Provided records: Begin

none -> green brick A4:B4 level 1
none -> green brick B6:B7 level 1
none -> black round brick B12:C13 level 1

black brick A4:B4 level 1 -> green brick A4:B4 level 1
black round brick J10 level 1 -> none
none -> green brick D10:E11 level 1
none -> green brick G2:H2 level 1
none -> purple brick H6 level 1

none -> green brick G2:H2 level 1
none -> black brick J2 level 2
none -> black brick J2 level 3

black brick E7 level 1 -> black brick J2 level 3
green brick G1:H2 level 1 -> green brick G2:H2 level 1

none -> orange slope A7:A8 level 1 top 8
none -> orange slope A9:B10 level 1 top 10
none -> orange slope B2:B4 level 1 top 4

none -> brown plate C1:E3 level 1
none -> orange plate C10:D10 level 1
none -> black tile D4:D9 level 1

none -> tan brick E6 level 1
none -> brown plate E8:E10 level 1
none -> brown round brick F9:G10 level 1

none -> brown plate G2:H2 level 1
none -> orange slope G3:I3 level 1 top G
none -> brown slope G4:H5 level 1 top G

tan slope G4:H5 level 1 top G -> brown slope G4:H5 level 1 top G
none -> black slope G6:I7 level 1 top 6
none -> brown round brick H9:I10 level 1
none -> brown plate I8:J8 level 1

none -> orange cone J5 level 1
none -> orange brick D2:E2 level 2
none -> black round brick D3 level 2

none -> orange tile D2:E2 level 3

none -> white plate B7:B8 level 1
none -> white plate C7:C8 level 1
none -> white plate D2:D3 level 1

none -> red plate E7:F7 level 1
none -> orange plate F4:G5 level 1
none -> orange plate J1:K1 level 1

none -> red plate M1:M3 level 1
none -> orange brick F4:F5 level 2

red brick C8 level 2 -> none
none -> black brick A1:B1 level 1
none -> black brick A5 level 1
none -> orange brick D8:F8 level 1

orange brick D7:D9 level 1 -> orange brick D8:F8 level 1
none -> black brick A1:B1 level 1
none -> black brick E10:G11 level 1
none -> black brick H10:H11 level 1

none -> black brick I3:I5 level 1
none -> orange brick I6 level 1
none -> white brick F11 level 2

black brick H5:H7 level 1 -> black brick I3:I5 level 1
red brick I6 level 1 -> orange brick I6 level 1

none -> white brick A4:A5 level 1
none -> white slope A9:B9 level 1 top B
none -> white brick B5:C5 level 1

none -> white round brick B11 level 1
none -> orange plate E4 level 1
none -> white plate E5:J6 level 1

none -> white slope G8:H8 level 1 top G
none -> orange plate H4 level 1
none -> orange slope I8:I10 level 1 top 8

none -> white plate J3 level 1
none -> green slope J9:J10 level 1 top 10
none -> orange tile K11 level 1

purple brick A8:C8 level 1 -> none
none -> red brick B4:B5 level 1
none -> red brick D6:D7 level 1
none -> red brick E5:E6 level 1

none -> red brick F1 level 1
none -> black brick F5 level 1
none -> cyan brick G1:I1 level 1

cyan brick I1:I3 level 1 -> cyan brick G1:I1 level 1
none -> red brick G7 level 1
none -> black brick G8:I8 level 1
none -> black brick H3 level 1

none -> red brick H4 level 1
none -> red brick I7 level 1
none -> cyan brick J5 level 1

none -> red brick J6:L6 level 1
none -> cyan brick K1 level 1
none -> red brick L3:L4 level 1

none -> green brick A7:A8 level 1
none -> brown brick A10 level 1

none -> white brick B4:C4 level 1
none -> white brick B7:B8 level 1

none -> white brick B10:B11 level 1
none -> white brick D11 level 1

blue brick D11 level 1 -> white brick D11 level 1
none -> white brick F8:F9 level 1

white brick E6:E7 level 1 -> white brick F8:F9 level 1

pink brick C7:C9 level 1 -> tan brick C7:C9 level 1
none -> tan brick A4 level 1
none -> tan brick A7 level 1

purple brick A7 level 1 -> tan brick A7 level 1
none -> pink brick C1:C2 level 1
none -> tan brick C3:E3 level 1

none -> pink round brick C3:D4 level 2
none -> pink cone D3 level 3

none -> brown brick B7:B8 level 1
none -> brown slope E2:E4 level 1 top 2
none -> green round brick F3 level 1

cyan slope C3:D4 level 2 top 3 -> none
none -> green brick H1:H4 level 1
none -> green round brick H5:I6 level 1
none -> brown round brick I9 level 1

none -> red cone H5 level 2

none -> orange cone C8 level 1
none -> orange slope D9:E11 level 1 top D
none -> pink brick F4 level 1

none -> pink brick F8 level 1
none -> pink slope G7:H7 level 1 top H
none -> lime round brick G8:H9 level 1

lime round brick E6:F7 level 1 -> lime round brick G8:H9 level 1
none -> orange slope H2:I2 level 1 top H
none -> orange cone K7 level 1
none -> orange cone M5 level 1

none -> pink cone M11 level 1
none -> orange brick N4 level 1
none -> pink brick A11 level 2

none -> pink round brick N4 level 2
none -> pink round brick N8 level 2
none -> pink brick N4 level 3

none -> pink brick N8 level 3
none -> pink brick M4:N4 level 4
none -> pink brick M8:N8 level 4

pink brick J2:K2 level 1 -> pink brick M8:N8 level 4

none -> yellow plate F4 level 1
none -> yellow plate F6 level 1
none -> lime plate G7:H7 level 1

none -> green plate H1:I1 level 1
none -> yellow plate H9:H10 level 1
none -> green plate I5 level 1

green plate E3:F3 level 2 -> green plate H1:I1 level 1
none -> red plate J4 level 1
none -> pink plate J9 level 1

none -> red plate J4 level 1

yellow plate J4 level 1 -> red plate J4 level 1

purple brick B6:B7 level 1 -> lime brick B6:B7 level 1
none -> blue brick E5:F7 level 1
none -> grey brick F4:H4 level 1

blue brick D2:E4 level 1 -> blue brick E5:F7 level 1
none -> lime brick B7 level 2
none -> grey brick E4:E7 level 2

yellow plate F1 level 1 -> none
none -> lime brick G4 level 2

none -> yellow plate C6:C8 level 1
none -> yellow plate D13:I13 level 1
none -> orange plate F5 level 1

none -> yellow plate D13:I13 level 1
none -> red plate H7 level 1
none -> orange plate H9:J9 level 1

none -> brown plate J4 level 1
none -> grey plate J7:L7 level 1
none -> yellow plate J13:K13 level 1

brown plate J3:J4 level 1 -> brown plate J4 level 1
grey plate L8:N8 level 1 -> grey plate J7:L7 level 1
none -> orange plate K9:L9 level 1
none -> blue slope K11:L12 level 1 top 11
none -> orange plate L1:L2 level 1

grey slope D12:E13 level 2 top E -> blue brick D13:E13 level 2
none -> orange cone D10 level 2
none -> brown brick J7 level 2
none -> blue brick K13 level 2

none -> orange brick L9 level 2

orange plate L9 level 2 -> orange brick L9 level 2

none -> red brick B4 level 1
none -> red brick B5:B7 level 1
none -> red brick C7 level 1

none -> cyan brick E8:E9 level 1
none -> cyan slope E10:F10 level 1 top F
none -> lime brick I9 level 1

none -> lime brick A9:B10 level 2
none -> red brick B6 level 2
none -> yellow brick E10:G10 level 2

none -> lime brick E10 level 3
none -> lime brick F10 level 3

Provided records: End

--- Task to complete ---
Every entry is to be retyped word for word.

--- Answer space ---
none -> green brick A4:B4 level 1
none -> green brick B6:B7 level 1
none -> black round brick B12:C13 level 1

black brick A4:B4 level 1 -> green brick A4:B4 level 1
black round brick J10 level 1 -> none
none -> green brick D10:E11 level 1
none -> green brick G2:H2 level 1
none -> purple brick H6 level 1

none -> green brick G2:H2 level 1
none -> black brick J2 level 2
none -> black brick J2 level 3

black brick E7 level 1 -> black brick J2 level 3
green brick G1:H2 level 1 -> green brick G2:H2 level 1

none -> orange slope A7:A8 level 1 top 8
none -> orange slope A9:B10 level 1 top 10
none -> orange slope B2:B4 level 1 top 4

none -> brown plate C1:E3 level 1
none -> orange plate C10:D10 level 1
none -> black tile D4:D9 level 1

none -> tan brick E6 level 1
none -> brown plate E8:E10 level 1
none -> brown round brick F9:G10 level 1

none -> brown plate G2:H2 level 1
none -> orange slope G3:I3 level 1 top G
none -> brown slope G4:H5 level 1 top G

tan slope G4:H5 level 1 top G -> brown slope G4:H5 level 1 top G
none -> black slope G6:I7 level 1 top 6
none -> brown round brick H9:I10 level 1
none -> brown plate I8:J8 level 1

none -> orange cone J5 level 1
none -> orange brick D2:E2 level 2
none -> black round brick D3 level 2

none -> orange tile D2:E2 level 3

none -> white plate B7:B8 level 1
none -> white plate C7:C8 level 1
none -> white plate D2:D3 level 1

none -> red plate E7:F7 level 1
none -> orange plate F4:G5 level 1
none -> orange plate J1:K1 level 1

none -> red plate M1:M3 level 1
none -> orange brick F4:F5 level 2

red brick C8 level 2 -> none
none -> black brick A1:B1 level 1
none -> black brick A5 level 1
none -> orange brick D8:F8 level 1

orange brick D7:D9 level 1 -> orange brick D8:F8 level 1
none -> black brick A1:B1 level 1
none -> black brick E10:G11 level 1
none -> black brick H10:H11 level 1

none -> black brick I3:I5 level 1
none -> orange brick I6 level 1
none -> white brick F11 level 2

black brick H5:H7 level 1 -> black brick I3:I5 level 1
red brick I6 level 1 -> orange brick I6 level 1

none -> white brick A4:A5 level 1
none -> white slope A9:B9 level 1 top B
none -> white brick B5:C5 level 1

none -> white round brick B11 level 1
none -> orange plate E4 level 1
none -> white plate E5:J6 level 1

none -> white slope G8:H8 level 1 top G
none -> orange plate H4 level 1
none -> orange slope I8:I10 level 1 top 8

none -> white plate J3 level 1
none -> green slope J9:J10 level 1 top 10
none -> orange tile K11 level 1

purple brick A8:C8 level 1 -> none
none -> red brick B4:B5 level 1
none -> red brick D6:D7 level 1
none -> red brick E5:E6 level 1

none -> red brick F1 level 1
none -> black brick F5 level 1
none -> cyan brick G1:I1 level 1

cyan brick I1:I3 level 1 -> cyan brick G1:I1 level 1
none -> red brick G7 level 1
none -> black brick G8:I8 level 1
none -> black brick H3 level 1

none -> red brick H4 level 1
none -> red brick I7 level 1
none -> cyan brick J5 level 1

none -> red brick J6:L6 level 1
none -> cyan brick K1 level 1
none -> red brick L3:L4 level 1

none -> green brick A7:A8 level 1
none -> brown brick A10 level 1

none -> white brick B4:C4 level 1
none -> white brick B7:B8 level 1

none -> white brick B10:B11 level 1
none -> white brick D11 level 1

blue brick D11 level 1 -> white brick D11 level 1
none -> white brick F8:F9 level 1

white brick E6:E7 level 1 -> white brick F8:F9 level 1

pink brick C7:C9 level 1 -> tan brick C7:C9 level 1
none -> tan brick A4 level 1
none -> tan brick A7 level 1

purple brick A7 level 1 -> tan brick A7 level 1
none -> pink brick C1:C2 level 1
none -> tan brick C3:E3 level 1

none -> pink round brick C3:D4 level 2
none -> pink cone D3 level 3

none -> brown brick B7:B8 level 1
none -> brown slope E2:E4 level 1 top 2
none -> green round brick F3 level 1

cyan slope C3:D4 level 2 top 3 -> none
none -> green brick H1:H4 level 1
none -> green round brick H5:I6 level 1
none -> brown round brick I9 level 1

none -> red cone H5 level 2

none -> orange cone C8 level 1
none -> orange slope D9:E11 level 1 top D
none -> pink brick F4 level 1

none -> pink brick F8 level 1
none -> pink slope G7:H7 level 1 top H
none -> lime round brick G8:H9 level 1

lime round brick E6:F7 level 1 -> lime round brick G8:H9 level 1
none -> orange slope H2:I2 level 1 top H
none -> orange cone K7 level 1
none -> orange cone M5 level 1

none -> pink cone M11 level 1
none -> orange brick N4 level 1
none -> pink brick A11 level 2

none -> pink round brick N4 level 2
none -> pink round brick N8 level 2
none -> pink brick N4 level 3

none -> pink brick N8 level 3
none -> pink brick M4:N4 level 4
none -> pink brick M8:N8 level 4

pink brick J2:K2 level 1 -> pink brick M8:N8 level 4

none -> yellow plate F4 level 1
none -> yellow plate F6 level 1
none -> lime plate G7:H7 level 1

none -> green plate H1:I1 level 1
none -> yellow plate H9:H10 level 1
none -> green plate I5 level 1

green plate E3:F3 level 2 -> green plate H1:I1 level 1
none -> red plate J4 level 1
none -> pink plate J9 level 1

none -> red plate J4 level 1

yellow plate J4 level 1 -> red plate J4 level 1

purple brick B6:B7 level 1 -> lime brick B6:B7 level 1
none -> blue brick E5:F7 level 1
none -> grey brick F4:H4 level 1

blue brick D2:E4 level 1 -> blue brick E5:F7 level 1
none -> lime brick B7 level 2
none -> grey brick E4:E7 level 2

yellow plate F1 level 1 -> none
none -> lime brick G4 level 2

none -> yellow plate C6:C8 level 1
none -> yellow plate D13:I13 level 1
none -> orange plate F5 level 1

none -> yellow plate D13:I13 level 1
none -> red plate H7 level 1
none -> orange plate H9:J9 level 1

none -> brown plate J4 level 1
none -> grey plate J7:L7 level 1
none -> yellow plate J13:K13 level 1

brown plate J3:J4 level 1 -> brown plate J4 level 1
grey plate L8:N8 level 1 -> grey plate J7:L7 level 1
none -> orange plate K9:L9 level 1
none -> blue slope K11:L12 level 1 top 11
none -> orange plate L1:L2 level 1

grey slope D12:E13 level 2 top E -> blue brick D13:E13 level 2
none -> orange cone D10 level 2
none -> brown brick J7 level 2
none -> blue brick K13 level 2

none -> orange brick L9 level 2

orange plate L9 level 2 -> orange brick L9 level 2

none -> red brick B4 level 1
none -> red brick B5:B7 level 1
none -> red brick C7 level 1

none -> cyan brick E8:E9 level 1
none -> cyan slope E10:F10 level 1 top F
none -> lime brick I9 level 1

none -> lime brick A9:B10 level 2
none -> red brick B6 level 2
none -> yellow brick E10:G10 level 2

none -> lime brick E10 level 3
none -> lime brick F10 level 3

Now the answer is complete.